**Exercise objective:** Transcribe only the lines of the listing below from the one holding "(322, 311) = (135, 215): yellow" through the one holding "(637, 250) = (262, 339): turquoise", inclusive, without any change.

┄┄┄┄┄┄┄┄┄┄┄┄┄┄┄┄┄┄┄┄

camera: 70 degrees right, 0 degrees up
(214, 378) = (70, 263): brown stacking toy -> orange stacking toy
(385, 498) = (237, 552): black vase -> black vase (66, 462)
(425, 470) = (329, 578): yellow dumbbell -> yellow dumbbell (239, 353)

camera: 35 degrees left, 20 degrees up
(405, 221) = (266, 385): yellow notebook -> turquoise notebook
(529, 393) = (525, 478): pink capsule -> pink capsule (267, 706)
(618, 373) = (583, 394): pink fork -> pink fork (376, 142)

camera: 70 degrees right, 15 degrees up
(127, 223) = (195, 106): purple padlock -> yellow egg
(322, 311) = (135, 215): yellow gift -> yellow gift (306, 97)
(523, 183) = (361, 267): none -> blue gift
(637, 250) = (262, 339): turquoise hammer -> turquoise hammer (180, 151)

┄┄┄┄┄┄┄┄┄┄┄┄┄┄┄┄┄┄┄┄

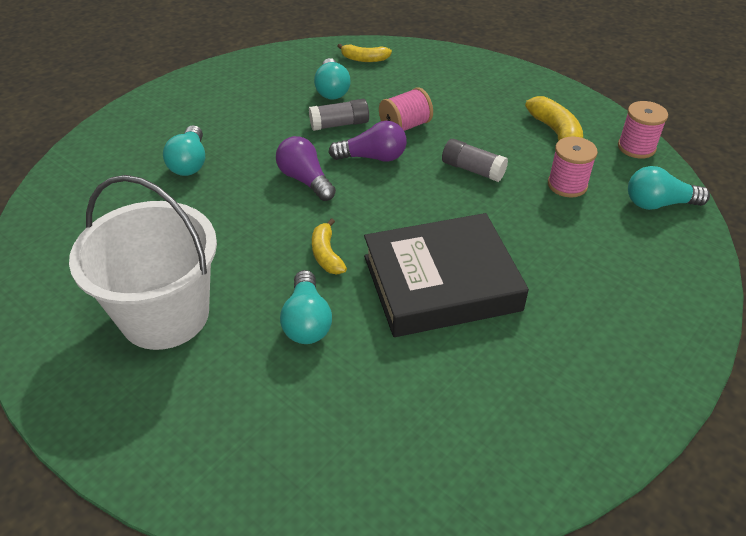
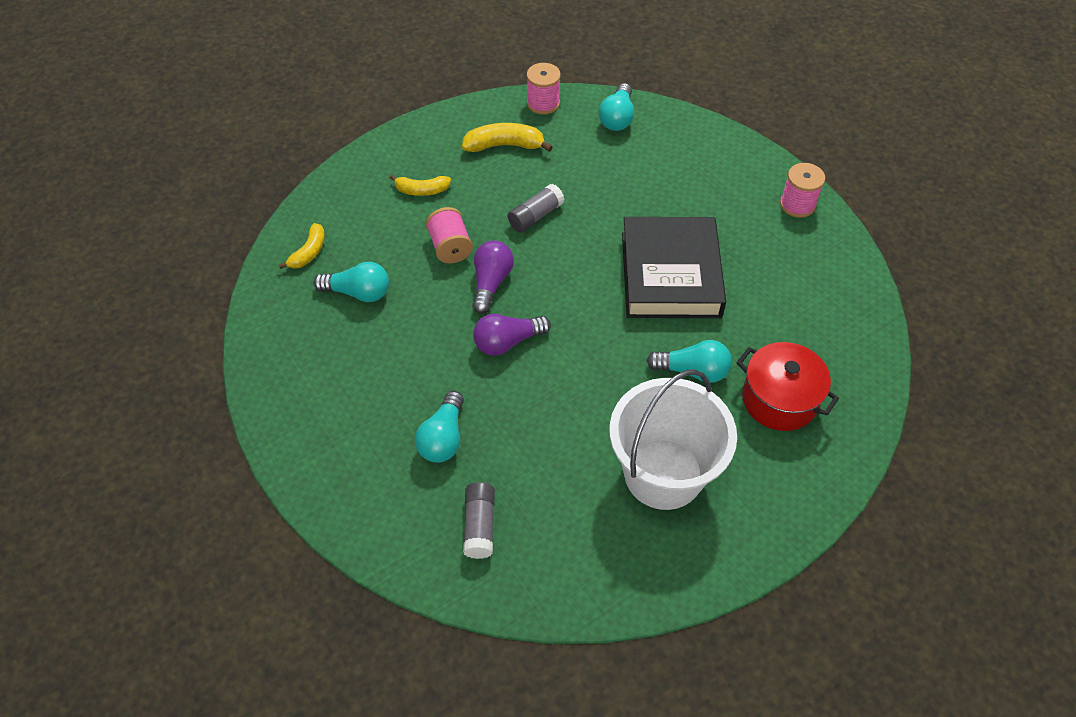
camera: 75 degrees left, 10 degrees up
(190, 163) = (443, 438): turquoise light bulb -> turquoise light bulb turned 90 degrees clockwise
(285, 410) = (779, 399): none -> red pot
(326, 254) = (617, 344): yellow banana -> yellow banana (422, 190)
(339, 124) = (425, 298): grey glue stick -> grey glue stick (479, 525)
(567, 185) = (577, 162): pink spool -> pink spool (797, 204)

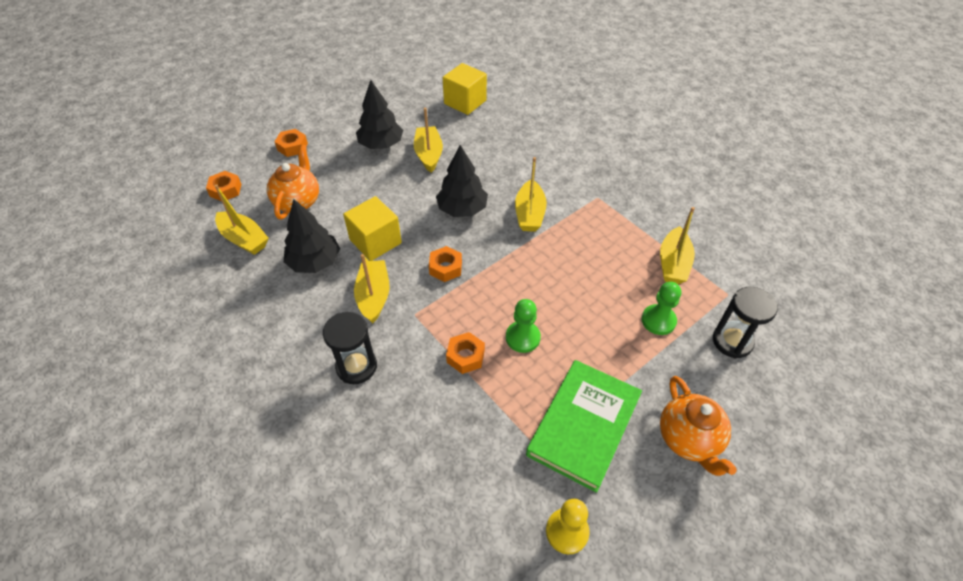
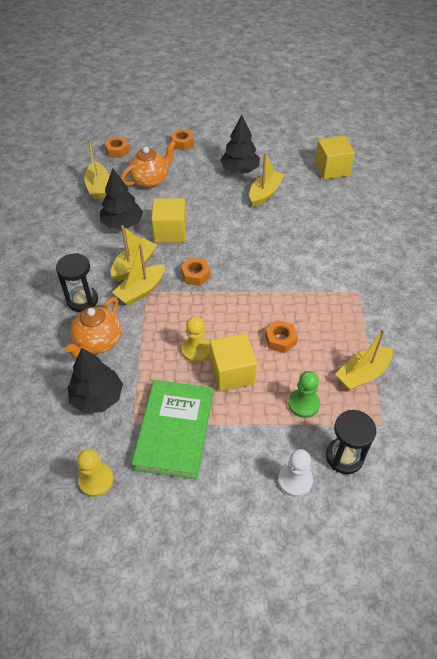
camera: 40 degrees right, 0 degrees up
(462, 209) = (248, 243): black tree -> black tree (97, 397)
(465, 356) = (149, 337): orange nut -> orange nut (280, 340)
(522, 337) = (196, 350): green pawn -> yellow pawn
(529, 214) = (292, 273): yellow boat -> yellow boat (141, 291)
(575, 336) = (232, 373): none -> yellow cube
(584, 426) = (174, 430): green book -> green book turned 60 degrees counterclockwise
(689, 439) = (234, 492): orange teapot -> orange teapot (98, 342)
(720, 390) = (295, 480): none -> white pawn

┄┄┄┄┄┄┄┄┄┄┄┄┄┄┄┄┄┄┄┄

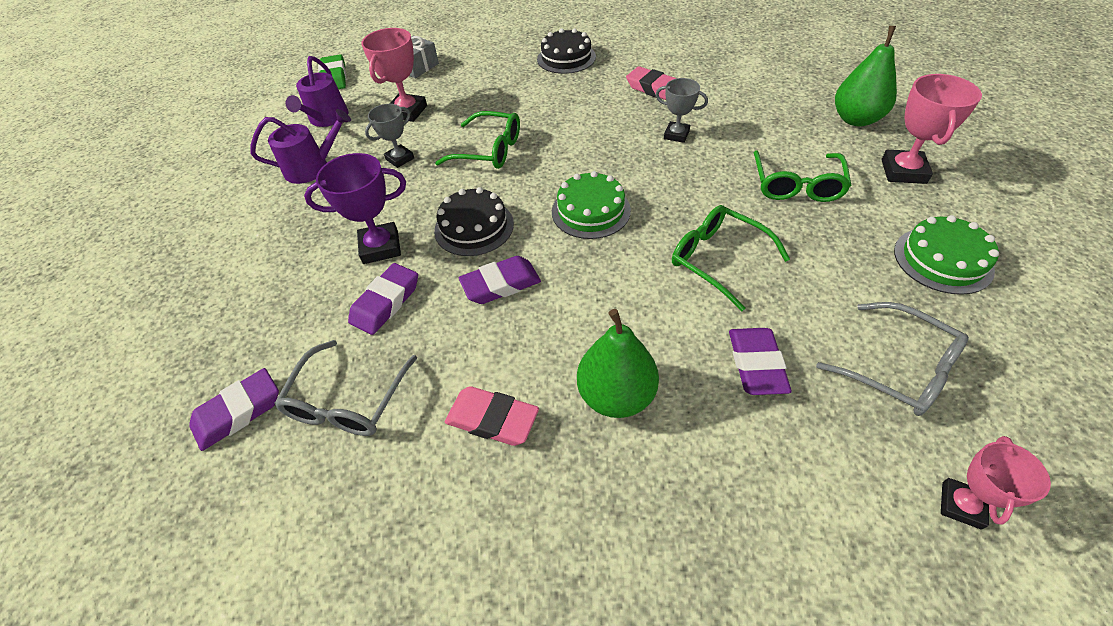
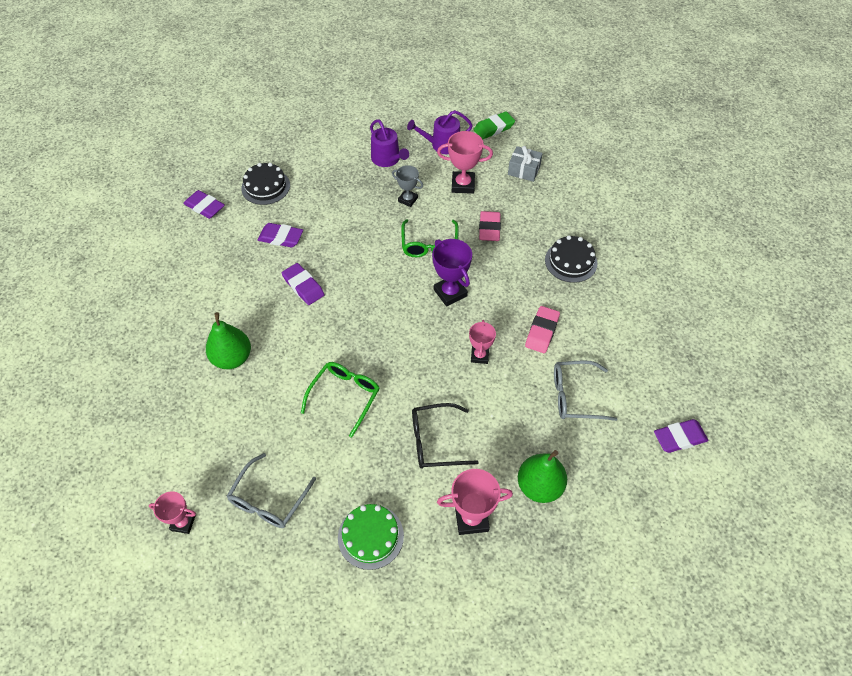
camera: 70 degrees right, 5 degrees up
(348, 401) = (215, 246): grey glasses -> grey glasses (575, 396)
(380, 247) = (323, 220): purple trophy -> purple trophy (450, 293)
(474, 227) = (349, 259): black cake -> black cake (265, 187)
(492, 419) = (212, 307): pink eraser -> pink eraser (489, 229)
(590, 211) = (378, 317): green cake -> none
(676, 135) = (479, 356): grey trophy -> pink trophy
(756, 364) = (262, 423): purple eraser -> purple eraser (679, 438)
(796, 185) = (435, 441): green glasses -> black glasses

┄┄┄┄┄┄┄┄┄┄┄┄┄┄┄┄┄┄┄┄

**Your solution:**
(322, 311) = (135, 215): yellow gift -> yellow gift (306, 97)
(523, 183) = (361, 267): none -> blue gift
(637, 250) = (262, 339): turquoise hammer -> turquoise hammer (180, 151)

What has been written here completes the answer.